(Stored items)
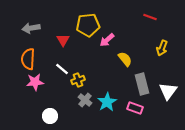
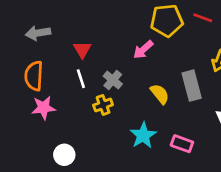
yellow pentagon: (88, 25) -> (167, 21), moved
yellow semicircle: (125, 59) -> (160, 94), moved
white line: (62, 69) -> (81, 79), moved, turned 32
gray rectangle: (142, 84) -> (192, 86), moved
gray cross: (85, 100) -> (113, 80), moved

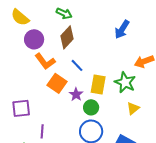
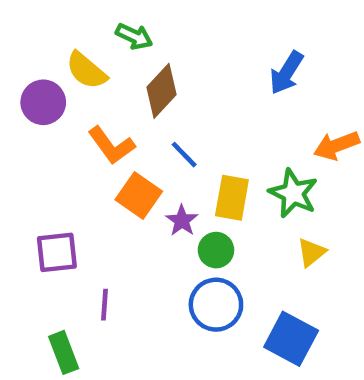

*What the task asks*. Would you retype all the lines shown above, exactly as written and without any picture?

*Written answer*.
yellow pentagon: (88, 25) -> (167, 21), moved
yellow semicircle: (125, 59) -> (160, 94), moved
white line: (62, 69) -> (81, 79), moved, turned 32
gray rectangle: (142, 84) -> (192, 86), moved
gray cross: (85, 100) -> (113, 80), moved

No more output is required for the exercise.